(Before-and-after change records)
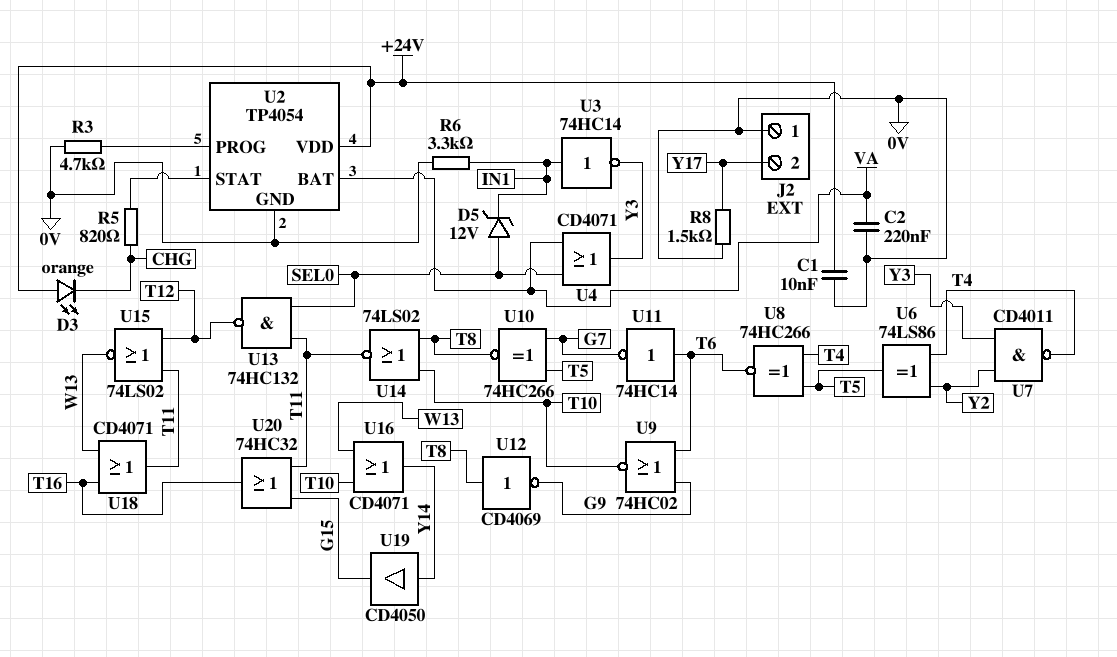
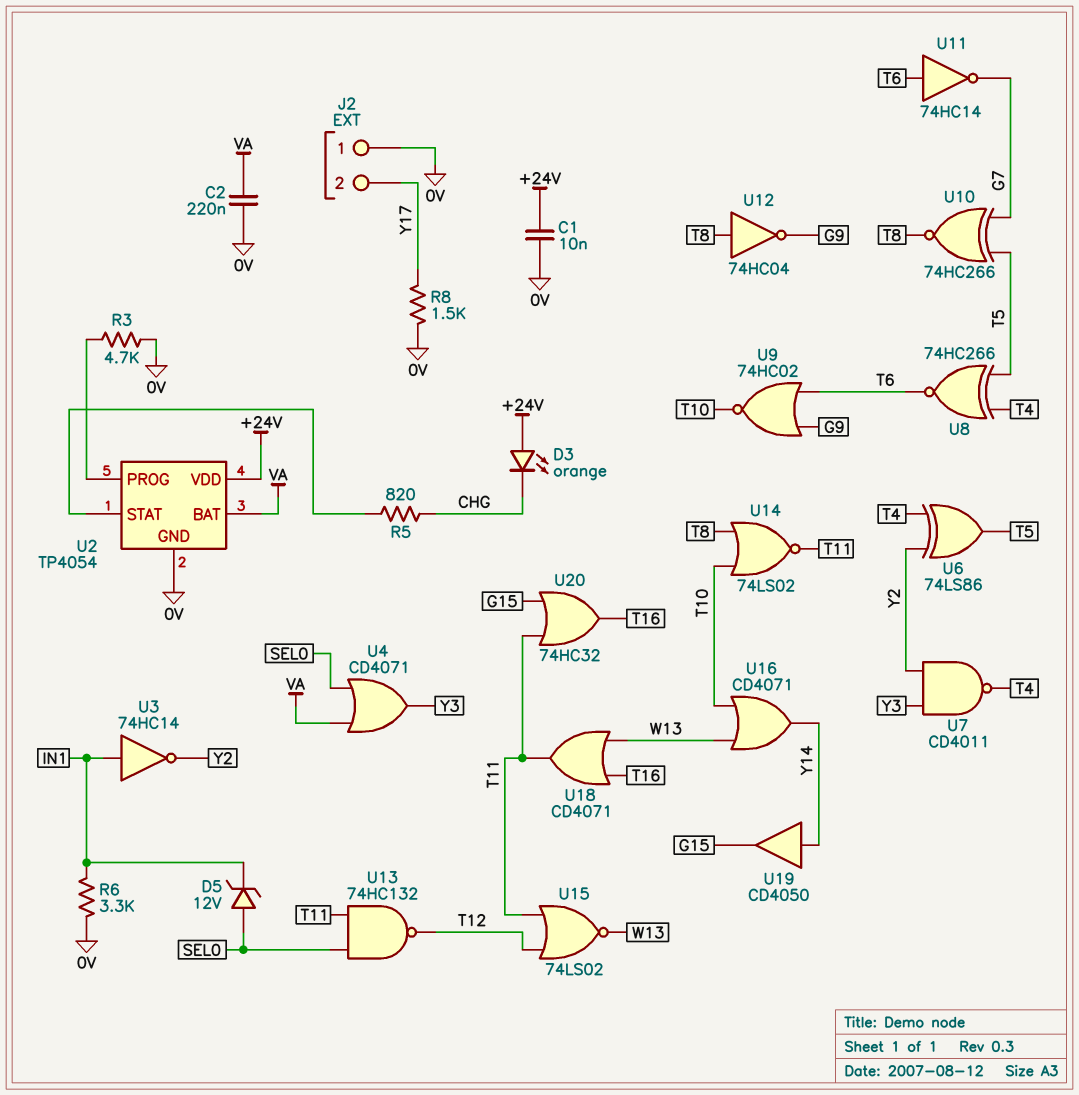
U3: NOT 74HC14 (in IN1, out Y3) -> NOT 74HC14 (in IN1, out Y2)
U12: NOT CD4069 (in T8, out G9) -> NOT 74HC04 (in T8, out G9)

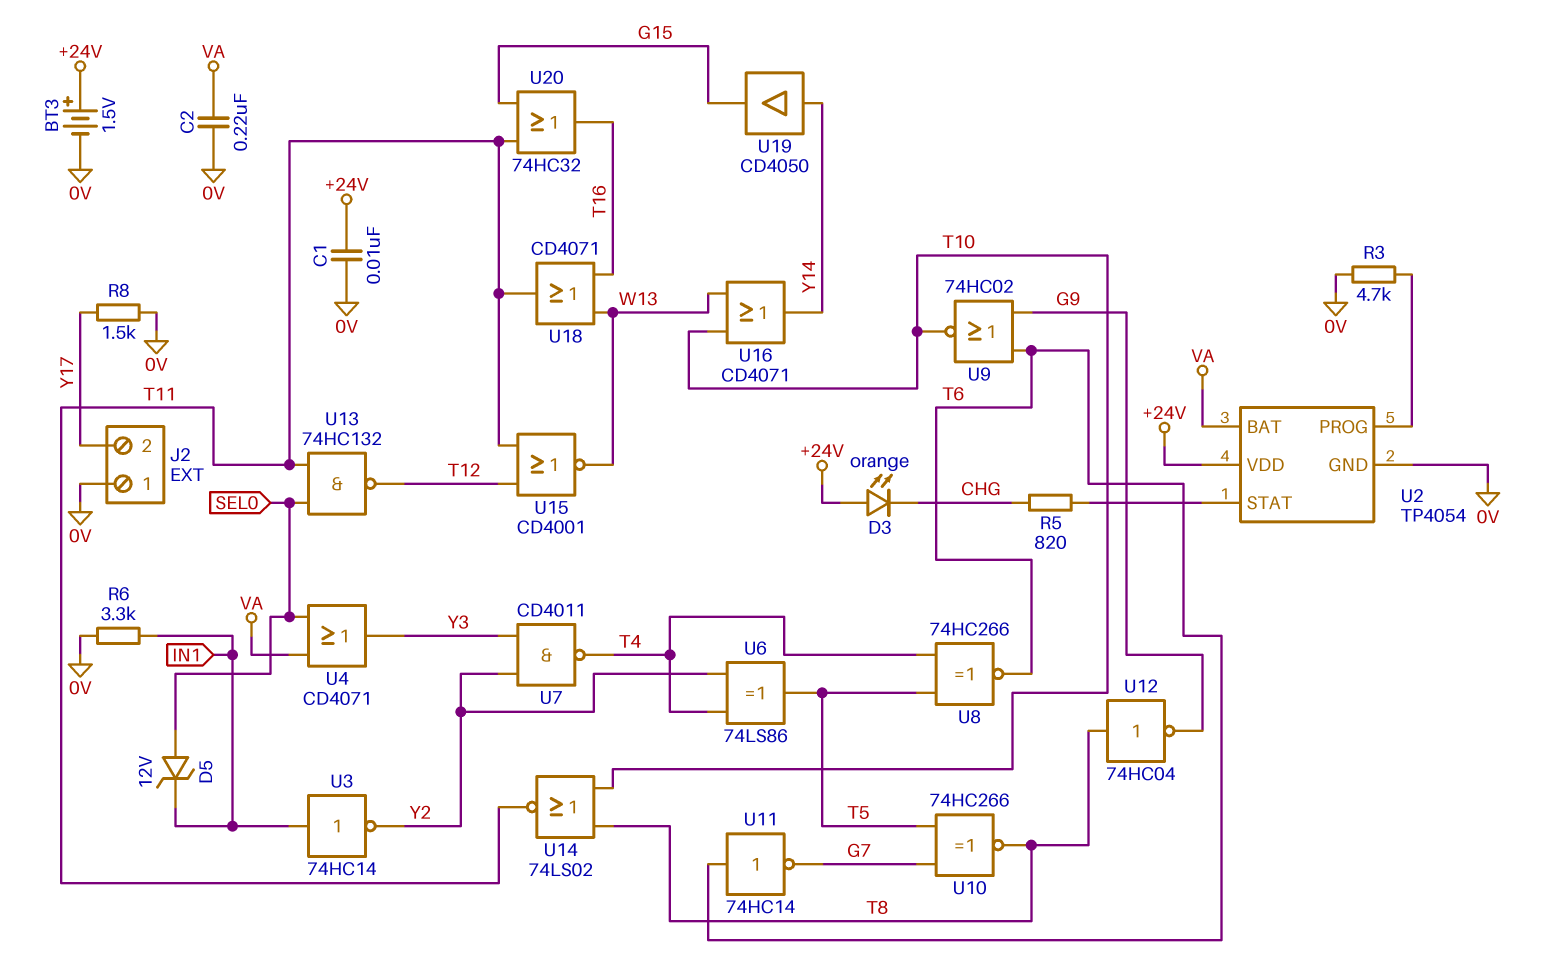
BT3: none -> 1.5V (plus +24V, minus 0V)
U15: NOR 74LS02 (in T11, in T12, out W13) -> NOR CD4001 (in T11, in T12, out W13)

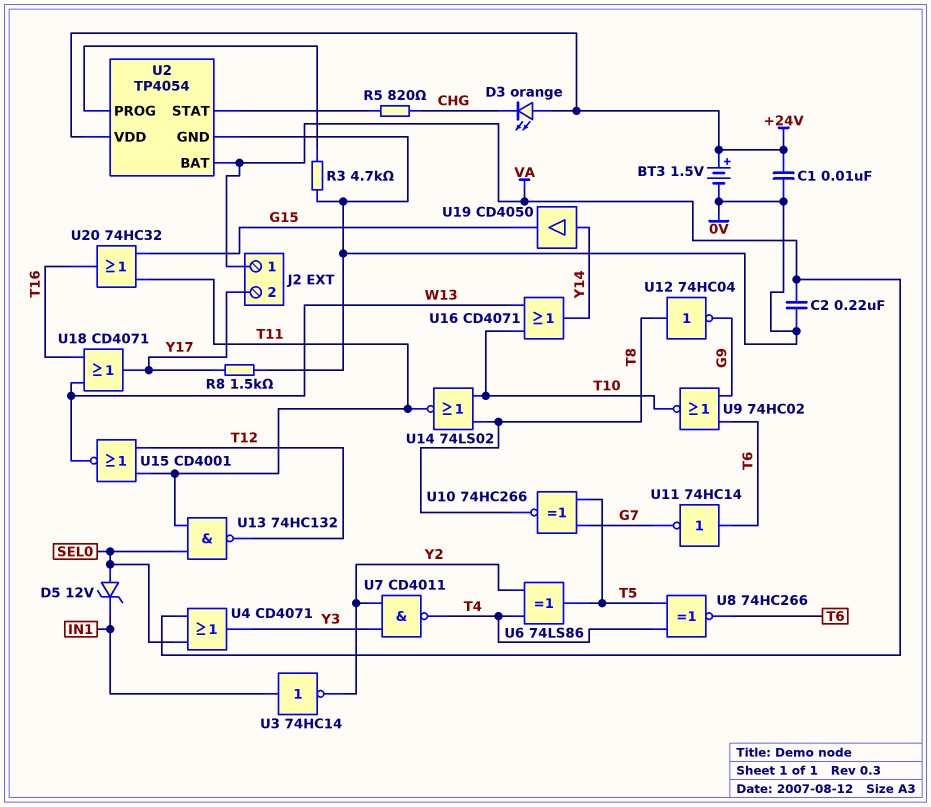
J2 pin 1: 0V -> VA
R6: 3.3k (0V, IN1) -> none
U18: OR CD4071 (in T16, in W13, out T11) -> OR CD4071 (in T16, in W13, out Y17)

● **Problem to solve**
Give the entries again, exactly and in full, with no image included.

● **Solution to the problem**
U3: NOT 74HC14 (in IN1, out Y3) -> NOT 74HC14 (in IN1, out Y2)
U12: NOT CD4069 (in T8, out G9) -> NOT 74HC04 (in T8, out G9)

BT3: none -> 1.5V (plus +24V, minus 0V)
U15: NOR 74LS02 (in T11, in T12, out W13) -> NOR CD4001 (in T11, in T12, out W13)

J2 pin 1: 0V -> VA
R6: 3.3k (0V, IN1) -> none
U18: OR CD4071 (in T16, in W13, out T11) -> OR CD4071 (in T16, in W13, out Y17)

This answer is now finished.